→ **TASK**
Please write out every line of the listing below exactly as it appears, without changing anything.

[Dataset items]

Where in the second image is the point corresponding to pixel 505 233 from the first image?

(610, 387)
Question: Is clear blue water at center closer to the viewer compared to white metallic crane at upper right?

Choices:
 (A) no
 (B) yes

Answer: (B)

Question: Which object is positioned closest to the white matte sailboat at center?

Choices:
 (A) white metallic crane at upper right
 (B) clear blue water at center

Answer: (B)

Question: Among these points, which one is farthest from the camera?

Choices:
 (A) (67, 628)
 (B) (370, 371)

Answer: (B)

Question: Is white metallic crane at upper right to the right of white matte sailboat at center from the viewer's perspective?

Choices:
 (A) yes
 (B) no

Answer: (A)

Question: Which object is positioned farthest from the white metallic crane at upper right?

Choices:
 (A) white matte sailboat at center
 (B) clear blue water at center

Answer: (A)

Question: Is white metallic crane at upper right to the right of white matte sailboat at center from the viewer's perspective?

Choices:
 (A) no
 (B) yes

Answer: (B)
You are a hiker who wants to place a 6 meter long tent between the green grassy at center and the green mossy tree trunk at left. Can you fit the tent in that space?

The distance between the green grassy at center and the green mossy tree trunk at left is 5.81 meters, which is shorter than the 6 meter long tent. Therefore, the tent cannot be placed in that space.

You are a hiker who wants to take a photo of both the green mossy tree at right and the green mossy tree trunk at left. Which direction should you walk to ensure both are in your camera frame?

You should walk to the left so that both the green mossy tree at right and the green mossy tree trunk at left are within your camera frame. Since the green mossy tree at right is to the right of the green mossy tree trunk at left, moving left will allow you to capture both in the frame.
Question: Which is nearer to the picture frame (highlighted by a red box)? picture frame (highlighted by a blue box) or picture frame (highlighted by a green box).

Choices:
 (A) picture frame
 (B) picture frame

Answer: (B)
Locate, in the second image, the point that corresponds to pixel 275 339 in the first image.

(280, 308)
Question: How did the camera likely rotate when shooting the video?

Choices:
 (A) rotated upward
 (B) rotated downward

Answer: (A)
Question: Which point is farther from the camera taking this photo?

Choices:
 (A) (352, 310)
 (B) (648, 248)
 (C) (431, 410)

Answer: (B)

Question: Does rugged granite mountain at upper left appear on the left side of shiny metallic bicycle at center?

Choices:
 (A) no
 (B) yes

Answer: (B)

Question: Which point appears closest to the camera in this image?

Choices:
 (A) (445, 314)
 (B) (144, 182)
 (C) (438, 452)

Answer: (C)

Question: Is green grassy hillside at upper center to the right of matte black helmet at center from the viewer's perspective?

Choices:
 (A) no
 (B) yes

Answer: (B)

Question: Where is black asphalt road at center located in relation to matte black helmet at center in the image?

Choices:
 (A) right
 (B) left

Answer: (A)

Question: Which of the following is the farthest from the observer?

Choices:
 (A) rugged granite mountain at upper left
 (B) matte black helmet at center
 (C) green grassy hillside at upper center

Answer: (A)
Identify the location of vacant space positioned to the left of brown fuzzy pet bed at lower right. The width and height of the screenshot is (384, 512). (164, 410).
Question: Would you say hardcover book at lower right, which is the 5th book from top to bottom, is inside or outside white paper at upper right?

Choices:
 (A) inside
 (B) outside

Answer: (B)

→ **TASK SOLUTION**
Where in the second image is the point corresponding to pixel 505 233 from the first image?

(610, 387)
Question: Is clear blue water at center closer to the viewer compared to white metallic crane at upper right?

Choices:
 (A) no
 (B) yes

Answer: (B)

Question: Which object is positioned closest to the white matte sailboat at center?

Choices:
 (A) white metallic crane at upper right
 (B) clear blue water at center

Answer: (B)

Question: Among these points, which one is farthest from the camera?

Choices:
 (A) (67, 628)
 (B) (370, 371)

Answer: (B)

Question: Is white metallic crane at upper right to the right of white matte sailboat at center from the viewer's perspective?

Choices:
 (A) yes
 (B) no

Answer: (A)

Question: Which object is positioned farthest from the white metallic crane at upper right?

Choices:
 (A) white matte sailboat at center
 (B) clear blue water at center

Answer: (A)

Question: Is white metallic crane at upper right to the right of white matte sailboat at center from the viewer's perspective?

Choices:
 (A) no
 (B) yes

Answer: (B)
You are a hiker who wants to place a 6 meter long tent between the green grassy at center and the green mossy tree trunk at left. Can you fit the tent in that space?

The distance between the green grassy at center and the green mossy tree trunk at left is 5.81 meters, which is shorter than the 6 meter long tent. Therefore, the tent cannot be placed in that space.

You are a hiker who wants to take a photo of both the green mossy tree at right and the green mossy tree trunk at left. Which direction should you walk to ensure both are in your camera frame?

You should walk to the left so that both the green mossy tree at right and the green mossy tree trunk at left are within your camera frame. Since the green mossy tree at right is to the right of the green mossy tree trunk at left, moving left will allow you to capture both in the frame.
Question: Which is nearer to the picture frame (highlighted by a red box)? picture frame (highlighted by a blue box) or picture frame (highlighted by a green box).

Choices:
 (A) picture frame
 (B) picture frame

Answer: (B)
Locate, in the second image, the point that corresponds to pixel 275 339 in the first image.

(280, 308)
Question: How did the camera likely rotate when shooting the video?

Choices:
 (A) rotated upward
 (B) rotated downward

Answer: (A)
Question: Which point is farther from the camera taking this photo?

Choices:
 (A) (352, 310)
 (B) (648, 248)
 (C) (431, 410)

Answer: (B)

Question: Does rugged granite mountain at upper left appear on the left side of shiny metallic bicycle at center?

Choices:
 (A) no
 (B) yes

Answer: (B)

Question: Which point appears closest to the camera in this image?

Choices:
 (A) (445, 314)
 (B) (144, 182)
 (C) (438, 452)

Answer: (C)

Question: Is green grassy hillside at upper center to the right of matte black helmet at center from the viewer's perspective?

Choices:
 (A) no
 (B) yes

Answer: (B)

Question: Where is black asphalt road at center located in relation to matte black helmet at center in the image?

Choices:
 (A) right
 (B) left

Answer: (A)

Question: Which of the following is the farthest from the observer?

Choices:
 (A) rugged granite mountain at upper left
 (B) matte black helmet at center
 (C) green grassy hillside at upper center

Answer: (A)
Identify the location of vacant space positioned to the left of brown fuzzy pet bed at lower right. The width and height of the screenshot is (384, 512). (164, 410).
Question: Would you say hardcover book at lower right, which is the 5th book from top to bottom, is inside or outside white paper at upper right?

Choices:
 (A) inside
 (B) outside

Answer: (B)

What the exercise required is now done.